Task goal —
Find the line containing "cyan tile G6:H7" in the entries below. Restate it and each line after it, word for word, up to and including the line containing "none -> pink brick E1:F2 level 1".

Spatial reasoning data —
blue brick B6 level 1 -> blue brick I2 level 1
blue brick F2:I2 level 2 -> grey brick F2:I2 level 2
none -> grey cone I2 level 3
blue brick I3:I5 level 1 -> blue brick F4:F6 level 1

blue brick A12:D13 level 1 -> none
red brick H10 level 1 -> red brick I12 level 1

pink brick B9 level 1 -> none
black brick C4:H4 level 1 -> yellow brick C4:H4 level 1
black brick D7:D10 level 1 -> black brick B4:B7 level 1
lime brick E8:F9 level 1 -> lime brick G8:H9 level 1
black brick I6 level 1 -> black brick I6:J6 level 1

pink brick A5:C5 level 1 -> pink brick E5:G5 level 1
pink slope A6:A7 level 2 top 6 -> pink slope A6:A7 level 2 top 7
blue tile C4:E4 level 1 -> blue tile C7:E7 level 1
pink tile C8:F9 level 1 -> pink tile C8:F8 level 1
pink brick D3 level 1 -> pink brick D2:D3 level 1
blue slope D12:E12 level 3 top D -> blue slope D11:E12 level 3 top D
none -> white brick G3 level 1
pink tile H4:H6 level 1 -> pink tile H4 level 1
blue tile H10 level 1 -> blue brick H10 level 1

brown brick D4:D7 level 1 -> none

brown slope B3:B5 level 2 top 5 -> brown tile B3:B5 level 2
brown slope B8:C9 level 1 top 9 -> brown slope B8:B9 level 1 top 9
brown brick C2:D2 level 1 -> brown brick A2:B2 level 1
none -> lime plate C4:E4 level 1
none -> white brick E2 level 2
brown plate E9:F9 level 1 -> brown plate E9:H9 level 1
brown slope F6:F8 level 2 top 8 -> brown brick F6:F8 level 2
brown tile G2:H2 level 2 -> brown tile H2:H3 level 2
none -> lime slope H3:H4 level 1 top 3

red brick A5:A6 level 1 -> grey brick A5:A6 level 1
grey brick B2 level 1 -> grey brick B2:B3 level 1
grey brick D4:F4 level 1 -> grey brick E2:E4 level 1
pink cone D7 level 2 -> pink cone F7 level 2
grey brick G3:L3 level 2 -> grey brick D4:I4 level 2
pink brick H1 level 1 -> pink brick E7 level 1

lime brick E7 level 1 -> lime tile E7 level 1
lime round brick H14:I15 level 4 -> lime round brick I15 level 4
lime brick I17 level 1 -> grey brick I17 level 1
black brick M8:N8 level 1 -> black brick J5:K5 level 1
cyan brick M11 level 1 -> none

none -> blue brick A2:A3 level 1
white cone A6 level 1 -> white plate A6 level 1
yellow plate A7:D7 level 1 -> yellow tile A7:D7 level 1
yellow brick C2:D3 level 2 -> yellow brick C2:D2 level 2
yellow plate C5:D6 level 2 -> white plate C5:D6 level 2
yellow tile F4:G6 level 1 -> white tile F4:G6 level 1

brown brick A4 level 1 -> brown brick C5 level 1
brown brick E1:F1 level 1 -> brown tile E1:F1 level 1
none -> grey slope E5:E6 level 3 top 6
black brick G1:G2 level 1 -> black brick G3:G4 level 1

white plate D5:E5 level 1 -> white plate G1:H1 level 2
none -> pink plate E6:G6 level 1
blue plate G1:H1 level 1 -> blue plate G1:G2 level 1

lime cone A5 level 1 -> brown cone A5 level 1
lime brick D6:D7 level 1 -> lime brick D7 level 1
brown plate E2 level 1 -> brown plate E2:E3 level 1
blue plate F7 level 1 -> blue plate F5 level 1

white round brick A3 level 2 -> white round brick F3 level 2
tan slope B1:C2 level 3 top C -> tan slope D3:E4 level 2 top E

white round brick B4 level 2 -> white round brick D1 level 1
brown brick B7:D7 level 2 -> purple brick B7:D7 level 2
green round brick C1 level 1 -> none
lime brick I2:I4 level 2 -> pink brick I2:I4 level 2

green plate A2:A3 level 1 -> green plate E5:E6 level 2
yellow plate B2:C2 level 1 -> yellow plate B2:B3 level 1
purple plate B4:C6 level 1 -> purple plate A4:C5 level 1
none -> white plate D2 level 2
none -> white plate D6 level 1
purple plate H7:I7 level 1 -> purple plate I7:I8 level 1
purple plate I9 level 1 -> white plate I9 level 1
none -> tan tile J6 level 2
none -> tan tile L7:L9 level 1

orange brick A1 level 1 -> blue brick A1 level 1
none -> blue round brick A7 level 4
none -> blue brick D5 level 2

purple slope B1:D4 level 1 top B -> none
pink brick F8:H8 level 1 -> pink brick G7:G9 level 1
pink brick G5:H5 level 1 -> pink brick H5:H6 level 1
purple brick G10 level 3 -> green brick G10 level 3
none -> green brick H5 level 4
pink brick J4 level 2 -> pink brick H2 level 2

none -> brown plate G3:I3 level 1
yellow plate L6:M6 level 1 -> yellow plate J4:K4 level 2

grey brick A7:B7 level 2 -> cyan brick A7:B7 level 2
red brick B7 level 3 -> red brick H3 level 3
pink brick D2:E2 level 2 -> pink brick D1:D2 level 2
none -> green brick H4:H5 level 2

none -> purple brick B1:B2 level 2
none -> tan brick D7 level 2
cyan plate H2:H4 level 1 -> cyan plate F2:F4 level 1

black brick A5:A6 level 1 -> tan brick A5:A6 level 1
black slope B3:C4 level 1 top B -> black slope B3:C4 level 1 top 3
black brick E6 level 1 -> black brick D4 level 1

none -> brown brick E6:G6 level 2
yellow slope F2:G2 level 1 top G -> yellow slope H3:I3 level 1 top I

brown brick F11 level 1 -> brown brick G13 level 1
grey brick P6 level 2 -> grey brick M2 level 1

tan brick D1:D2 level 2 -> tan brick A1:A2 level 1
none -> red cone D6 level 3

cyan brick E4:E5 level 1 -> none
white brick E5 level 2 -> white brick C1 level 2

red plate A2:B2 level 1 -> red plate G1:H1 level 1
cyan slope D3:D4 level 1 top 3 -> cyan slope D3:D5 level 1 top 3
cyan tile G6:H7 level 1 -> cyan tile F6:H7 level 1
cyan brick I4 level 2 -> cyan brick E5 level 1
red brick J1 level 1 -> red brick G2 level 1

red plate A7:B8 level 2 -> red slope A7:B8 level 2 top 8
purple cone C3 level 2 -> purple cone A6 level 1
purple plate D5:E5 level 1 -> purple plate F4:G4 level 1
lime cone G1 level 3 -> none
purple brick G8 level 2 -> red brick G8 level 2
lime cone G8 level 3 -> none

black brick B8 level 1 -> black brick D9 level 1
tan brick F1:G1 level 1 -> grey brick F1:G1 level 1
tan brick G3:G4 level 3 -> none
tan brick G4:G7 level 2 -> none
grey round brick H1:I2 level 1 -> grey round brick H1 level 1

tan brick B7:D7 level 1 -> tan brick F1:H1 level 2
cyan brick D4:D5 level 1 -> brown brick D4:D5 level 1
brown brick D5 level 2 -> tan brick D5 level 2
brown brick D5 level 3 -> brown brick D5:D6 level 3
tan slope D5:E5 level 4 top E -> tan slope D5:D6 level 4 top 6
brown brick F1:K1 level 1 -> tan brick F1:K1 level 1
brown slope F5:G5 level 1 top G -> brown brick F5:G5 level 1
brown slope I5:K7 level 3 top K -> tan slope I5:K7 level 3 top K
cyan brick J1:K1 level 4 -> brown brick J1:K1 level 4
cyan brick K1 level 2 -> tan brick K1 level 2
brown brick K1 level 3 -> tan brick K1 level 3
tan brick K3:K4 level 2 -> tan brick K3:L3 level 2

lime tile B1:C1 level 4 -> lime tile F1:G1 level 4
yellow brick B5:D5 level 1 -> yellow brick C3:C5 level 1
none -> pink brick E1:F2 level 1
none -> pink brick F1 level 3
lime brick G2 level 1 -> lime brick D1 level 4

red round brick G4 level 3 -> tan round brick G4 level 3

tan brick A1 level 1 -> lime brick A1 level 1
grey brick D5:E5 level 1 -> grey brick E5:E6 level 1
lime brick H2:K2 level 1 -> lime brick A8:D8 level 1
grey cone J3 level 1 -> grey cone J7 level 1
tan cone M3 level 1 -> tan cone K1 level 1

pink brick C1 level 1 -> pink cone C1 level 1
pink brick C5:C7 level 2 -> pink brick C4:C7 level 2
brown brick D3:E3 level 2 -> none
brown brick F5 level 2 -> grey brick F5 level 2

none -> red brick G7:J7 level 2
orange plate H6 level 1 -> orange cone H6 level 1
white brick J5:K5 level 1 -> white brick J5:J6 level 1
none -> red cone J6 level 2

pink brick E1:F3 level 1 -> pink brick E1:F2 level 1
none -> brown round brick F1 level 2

Final answer —
cyan tile G6:H7 level 1 -> cyan tile F6:H7 level 1
cyan brick I4 level 2 -> cyan brick E5 level 1
red brick J1 level 1 -> red brick G2 level 1

red plate A7:B8 level 2 -> red slope A7:B8 level 2 top 8
purple cone C3 level 2 -> purple cone A6 level 1
purple plate D5:E5 level 1 -> purple plate F4:G4 level 1
lime cone G1 level 3 -> none
purple brick G8 level 2 -> red brick G8 level 2
lime cone G8 level 3 -> none

black brick B8 level 1 -> black brick D9 level 1
tan brick F1:G1 level 1 -> grey brick F1:G1 level 1
tan brick G3:G4 level 3 -> none
tan brick G4:G7 level 2 -> none
grey round brick H1:I2 level 1 -> grey round brick H1 level 1

tan brick B7:D7 level 1 -> tan brick F1:H1 level 2
cyan brick D4:D5 level 1 -> brown brick D4:D5 level 1
brown brick D5 level 2 -> tan brick D5 level 2
brown brick D5 level 3 -> brown brick D5:D6 level 3
tan slope D5:E5 level 4 top E -> tan slope D5:D6 level 4 top 6
brown brick F1:K1 level 1 -> tan brick F1:K1 level 1
brown slope F5:G5 level 1 top G -> brown brick F5:G5 level 1
brown slope I5:K7 level 3 top K -> tan slope I5:K7 level 3 top K
cyan brick J1:K1 level 4 -> brown brick J1:K1 level 4
cyan brick K1 level 2 -> tan brick K1 level 2
brown brick K1 level 3 -> tan brick K1 level 3
tan brick K3:K4 level 2 -> tan brick K3:L3 level 2

lime tile B1:C1 level 4 -> lime tile F1:G1 level 4
yellow brick B5:D5 level 1 -> yellow brick C3:C5 level 1
none -> pink brick E1:F2 level 1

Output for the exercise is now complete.